Given entries
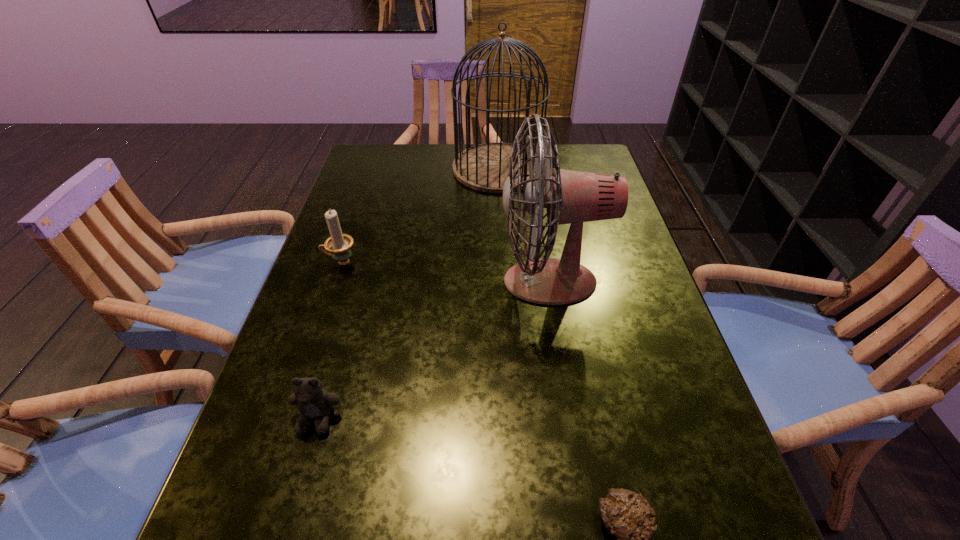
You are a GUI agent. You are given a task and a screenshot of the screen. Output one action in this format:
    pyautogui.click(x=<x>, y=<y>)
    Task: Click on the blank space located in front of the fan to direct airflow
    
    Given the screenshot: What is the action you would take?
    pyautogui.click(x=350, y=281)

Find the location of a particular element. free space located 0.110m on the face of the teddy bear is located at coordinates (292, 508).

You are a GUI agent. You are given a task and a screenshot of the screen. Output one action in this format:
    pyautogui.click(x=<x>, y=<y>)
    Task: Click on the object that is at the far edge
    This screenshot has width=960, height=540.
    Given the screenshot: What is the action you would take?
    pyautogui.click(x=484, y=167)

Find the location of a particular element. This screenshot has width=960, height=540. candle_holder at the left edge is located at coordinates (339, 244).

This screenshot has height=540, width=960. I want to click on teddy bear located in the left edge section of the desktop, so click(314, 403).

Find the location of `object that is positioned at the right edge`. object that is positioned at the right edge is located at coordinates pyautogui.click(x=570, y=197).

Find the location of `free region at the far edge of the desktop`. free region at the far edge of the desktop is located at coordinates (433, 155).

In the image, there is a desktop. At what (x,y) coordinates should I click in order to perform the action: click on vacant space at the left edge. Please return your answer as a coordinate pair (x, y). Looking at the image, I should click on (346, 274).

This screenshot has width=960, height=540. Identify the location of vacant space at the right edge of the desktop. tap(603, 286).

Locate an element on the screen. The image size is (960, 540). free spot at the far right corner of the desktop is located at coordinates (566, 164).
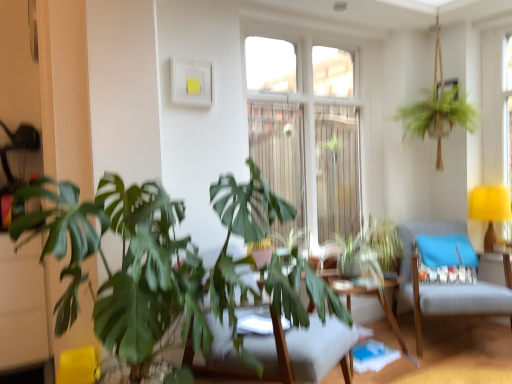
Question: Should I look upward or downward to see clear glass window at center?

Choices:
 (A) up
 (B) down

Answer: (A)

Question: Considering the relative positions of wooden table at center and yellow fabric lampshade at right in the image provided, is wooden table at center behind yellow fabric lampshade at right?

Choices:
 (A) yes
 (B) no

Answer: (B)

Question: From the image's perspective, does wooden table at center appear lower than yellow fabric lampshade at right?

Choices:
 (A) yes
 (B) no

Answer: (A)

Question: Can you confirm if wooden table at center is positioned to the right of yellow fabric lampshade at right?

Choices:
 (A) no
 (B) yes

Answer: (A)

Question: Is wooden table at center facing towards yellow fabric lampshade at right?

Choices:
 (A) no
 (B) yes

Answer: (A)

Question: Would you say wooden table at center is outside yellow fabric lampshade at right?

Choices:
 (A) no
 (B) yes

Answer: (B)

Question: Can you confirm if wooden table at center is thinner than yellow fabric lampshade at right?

Work instruction
Pull out every line in the material above that contains the word "confirm". Case counts, so a line qualifies only if its letters match the word's uppercase and lowercase letters.

Problem solution
Question: Can you confirm if wooden table at center is positioned to the right of yellow fabric lampshade at right?
Question: Can you confirm if wooden table at center is thinner than yellow fabric lampshade at right?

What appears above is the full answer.